Instructions for the task: What is needed is an exact copy of the entries below, from the line that contains "green brick C7" through the final line, both included, and nothing else.

Colored object listings
----------------

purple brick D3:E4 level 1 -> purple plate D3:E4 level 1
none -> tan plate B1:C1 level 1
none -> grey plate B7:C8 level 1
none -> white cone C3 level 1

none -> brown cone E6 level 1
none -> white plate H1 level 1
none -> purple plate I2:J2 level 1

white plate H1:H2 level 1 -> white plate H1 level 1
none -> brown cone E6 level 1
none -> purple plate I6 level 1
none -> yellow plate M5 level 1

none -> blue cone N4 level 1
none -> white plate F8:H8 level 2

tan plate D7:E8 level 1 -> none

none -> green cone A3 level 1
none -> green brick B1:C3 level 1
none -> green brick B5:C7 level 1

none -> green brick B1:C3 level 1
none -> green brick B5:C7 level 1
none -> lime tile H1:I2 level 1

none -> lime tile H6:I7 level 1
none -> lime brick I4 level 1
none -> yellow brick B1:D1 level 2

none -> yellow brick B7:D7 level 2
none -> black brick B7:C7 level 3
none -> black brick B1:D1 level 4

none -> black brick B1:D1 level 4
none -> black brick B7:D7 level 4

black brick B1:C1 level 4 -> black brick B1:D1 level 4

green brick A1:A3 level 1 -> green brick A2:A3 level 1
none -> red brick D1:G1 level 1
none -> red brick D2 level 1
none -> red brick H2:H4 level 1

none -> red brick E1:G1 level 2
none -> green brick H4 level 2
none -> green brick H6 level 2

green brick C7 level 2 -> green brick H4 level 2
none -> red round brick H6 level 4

----------------

Output of the task:
green brick C7 level 2 -> green brick H4 level 2
none -> red round brick H6 level 4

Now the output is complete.